INSTRUCTIONS FOR THE TASK - Reproduce, exactly and in full, only the lines below from the one containing "R1: 1k (5V, W28) -> 1k (5V, W1)" through the one containing "T7: PNP BC557".

DATA -
= = = = = = =
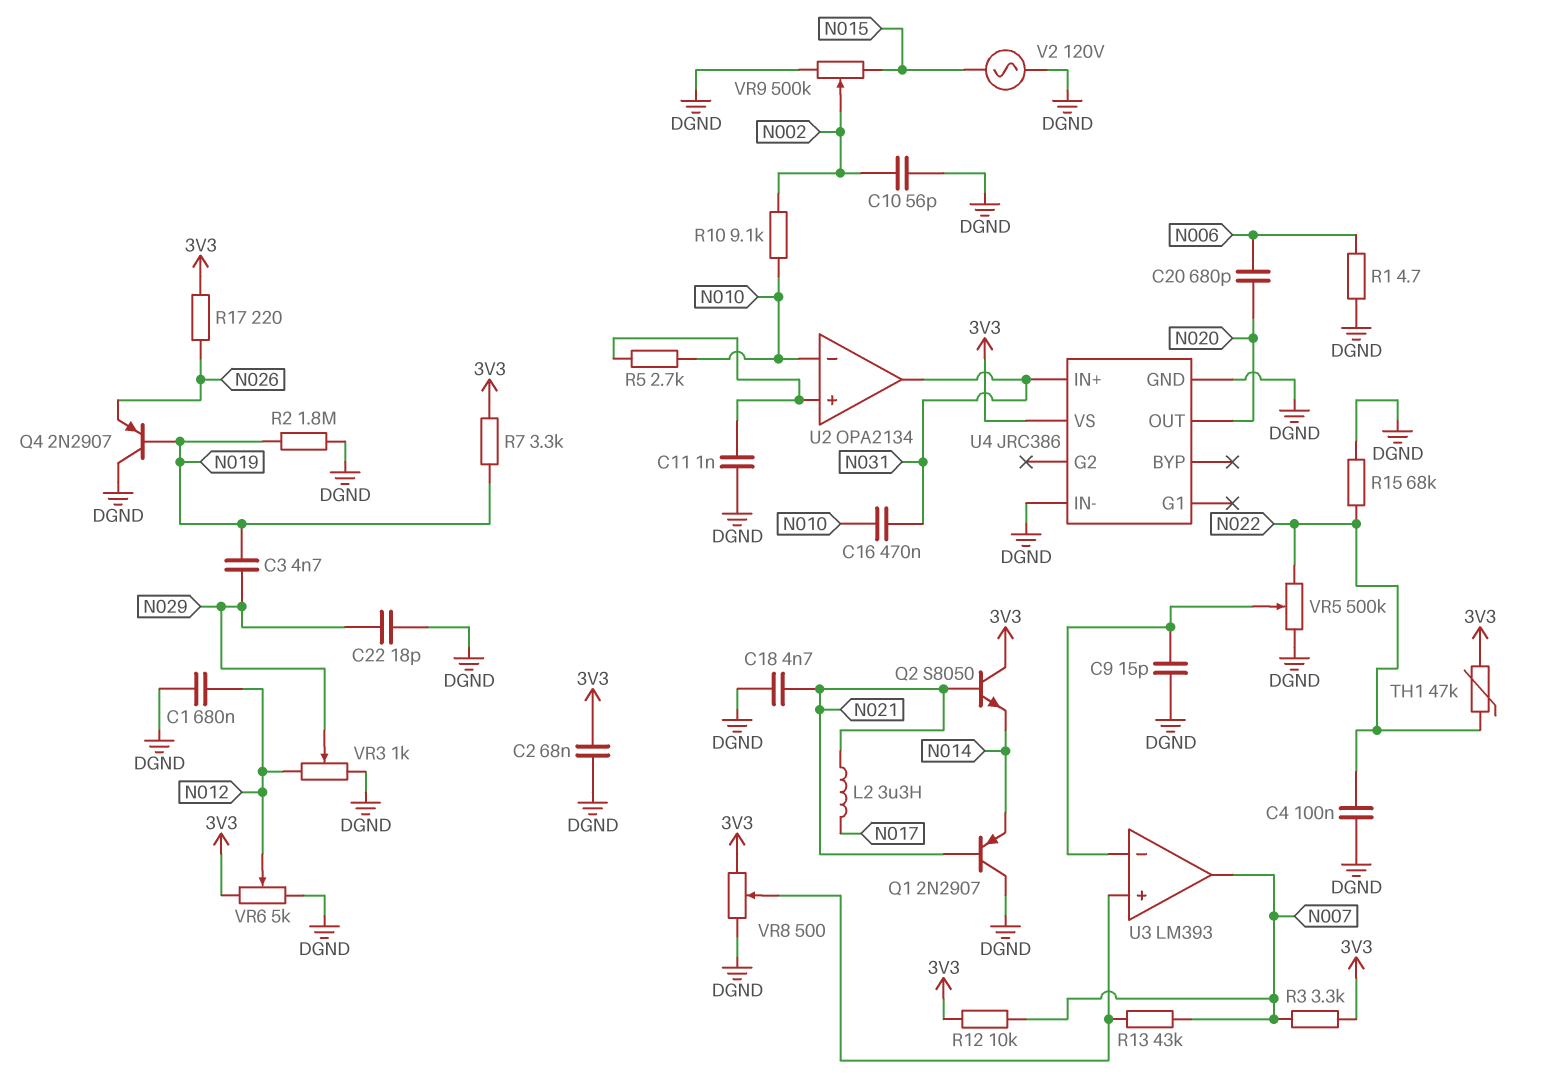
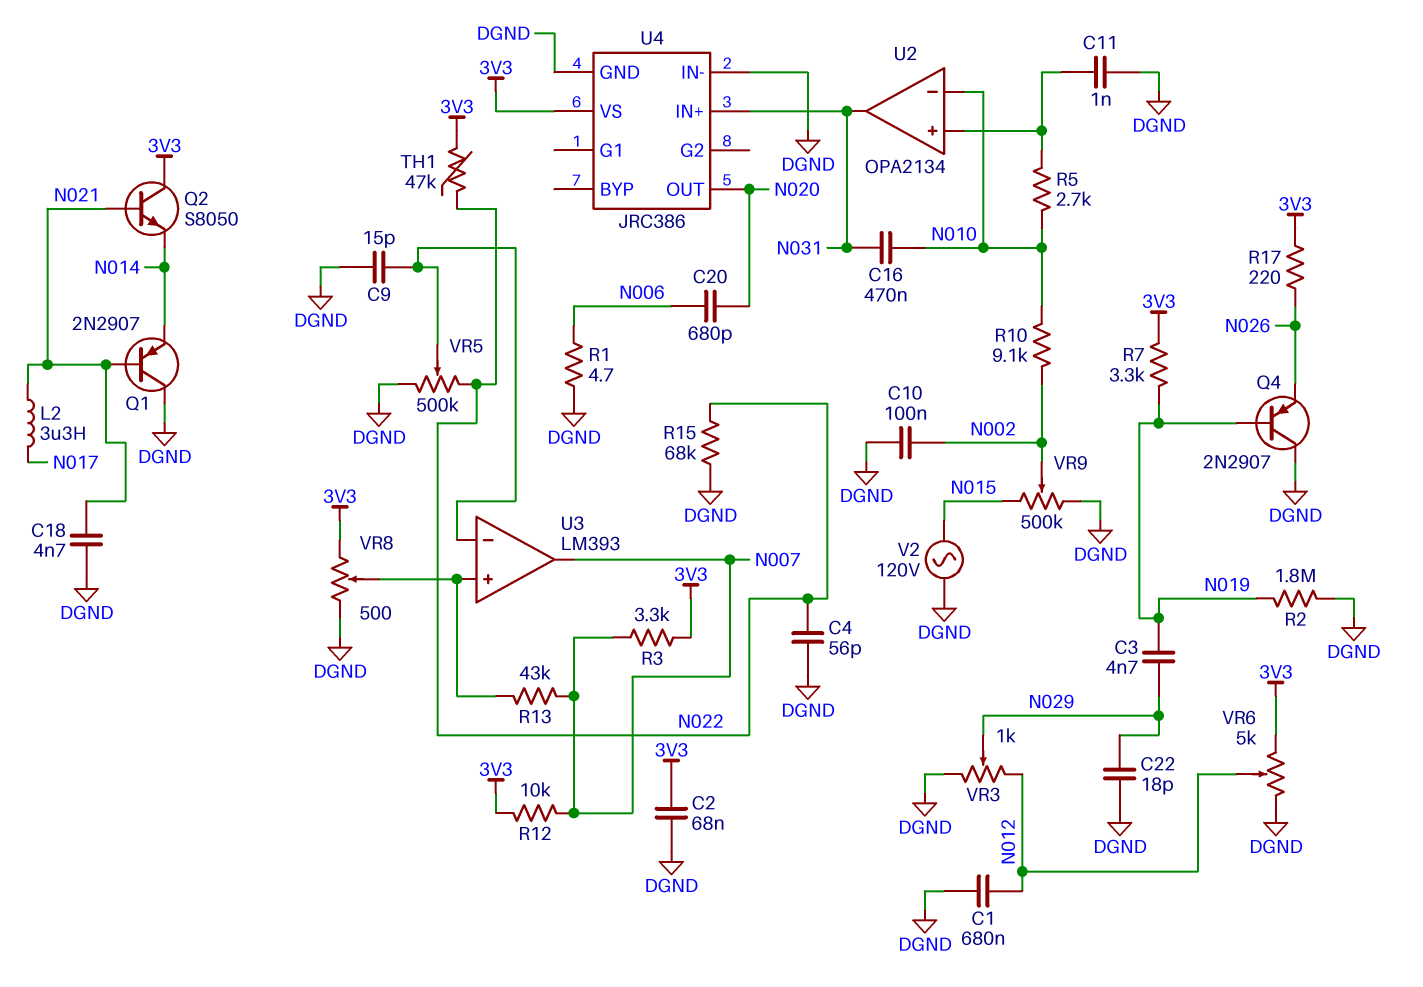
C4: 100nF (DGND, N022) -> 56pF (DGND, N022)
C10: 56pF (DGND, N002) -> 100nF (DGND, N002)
= = = = = = =
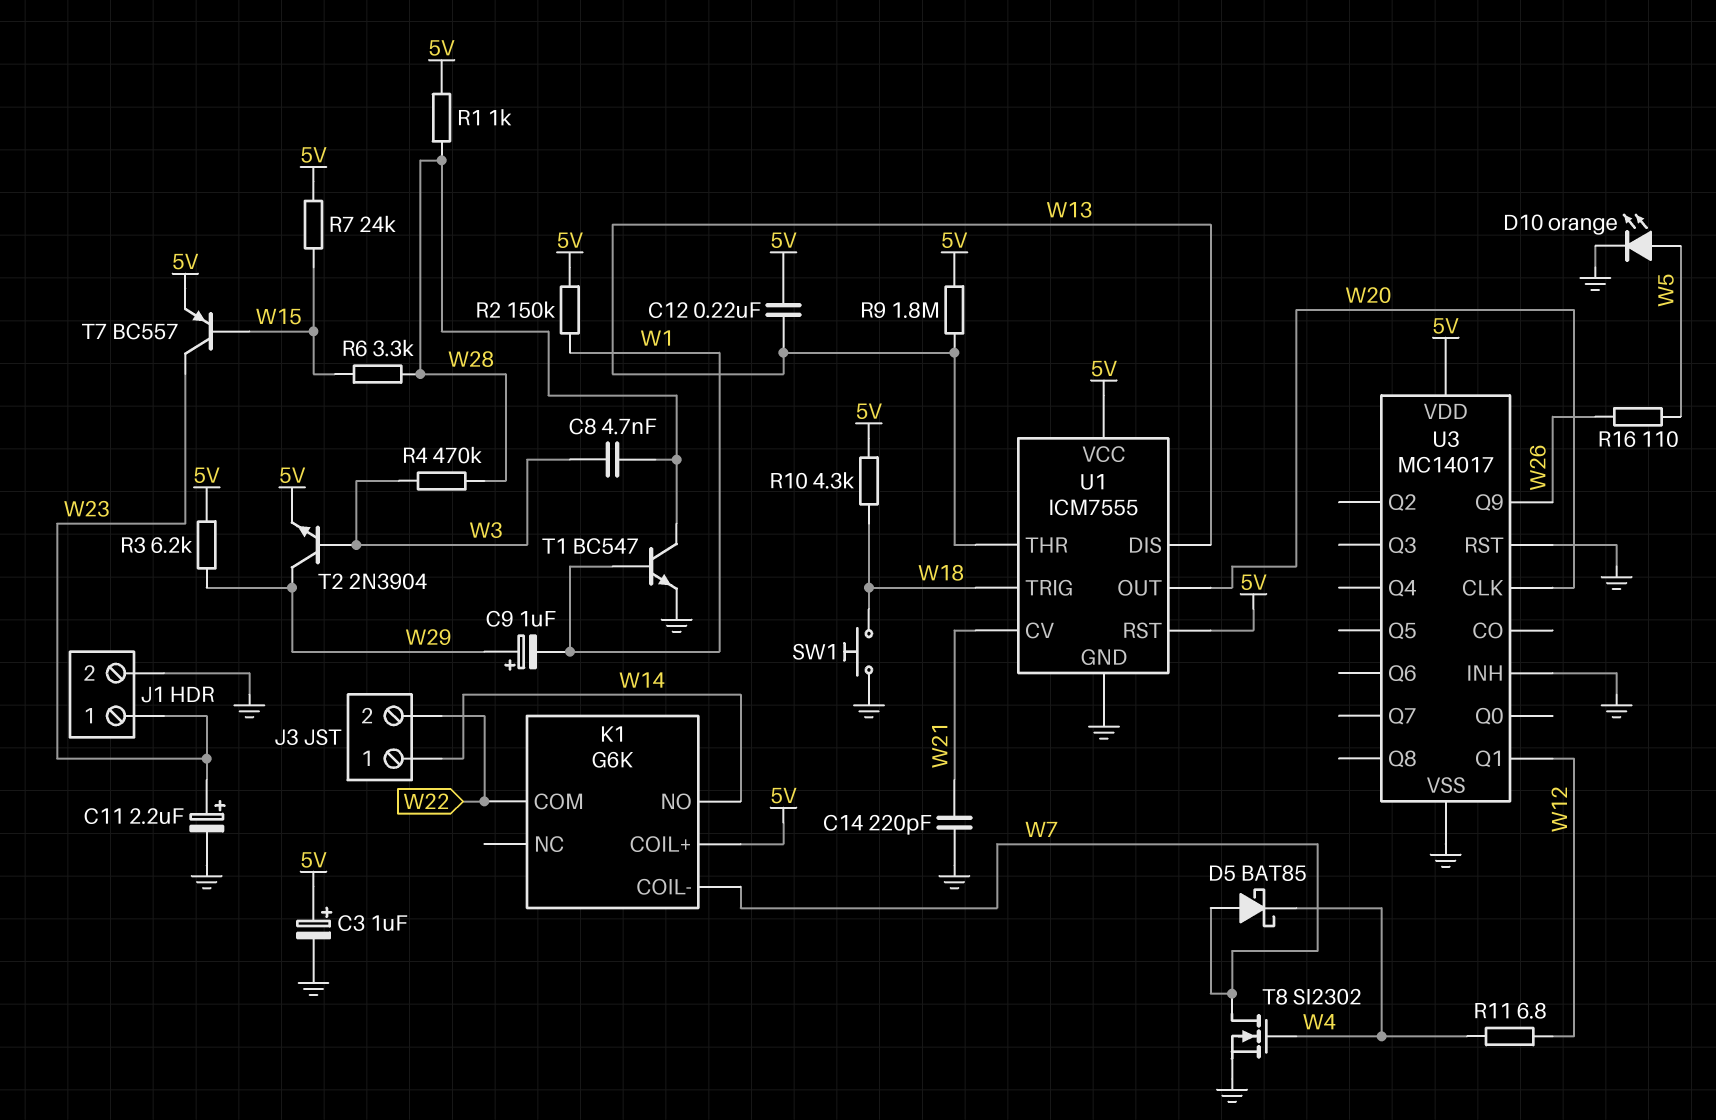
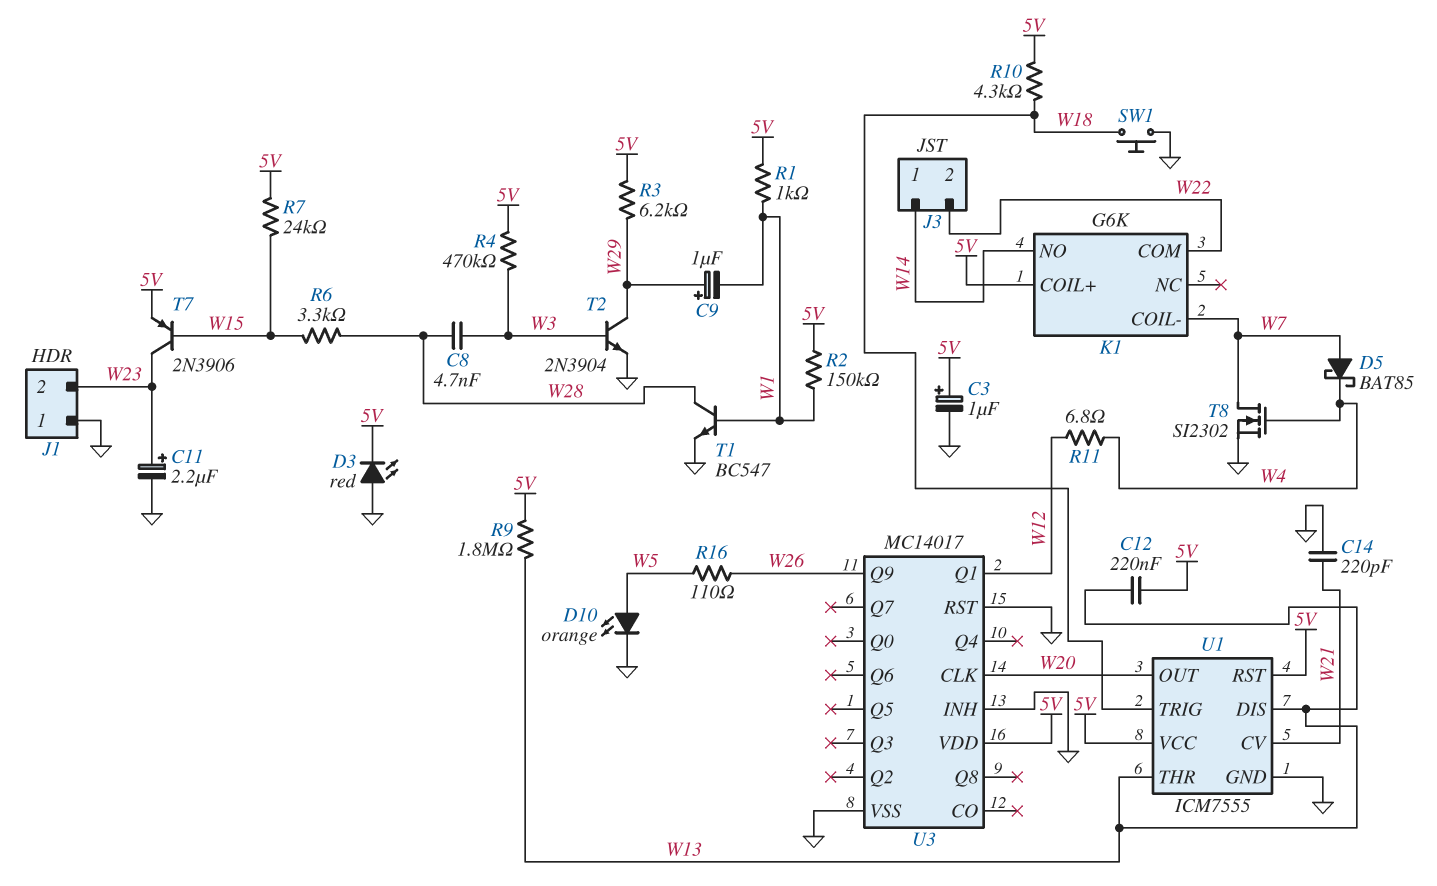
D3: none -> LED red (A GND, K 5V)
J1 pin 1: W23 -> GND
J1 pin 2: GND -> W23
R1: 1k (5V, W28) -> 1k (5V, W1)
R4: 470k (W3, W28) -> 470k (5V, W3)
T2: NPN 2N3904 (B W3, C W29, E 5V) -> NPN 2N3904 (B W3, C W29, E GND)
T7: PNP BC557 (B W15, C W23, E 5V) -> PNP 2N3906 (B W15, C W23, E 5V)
= = = = = = =
WRITTEN RESPONSE -
R1: 1k (5V, W28) -> 1k (5V, W1)
R4: 470k (W3, W28) -> 470k (5V, W3)
T2: NPN 2N3904 (B W3, C W29, E 5V) -> NPN 2N3904 (B W3, C W29, E GND)
T7: PNP BC557 (B W15, C W23, E 5V) -> PNP 2N3906 (B W15, C W23, E 5V)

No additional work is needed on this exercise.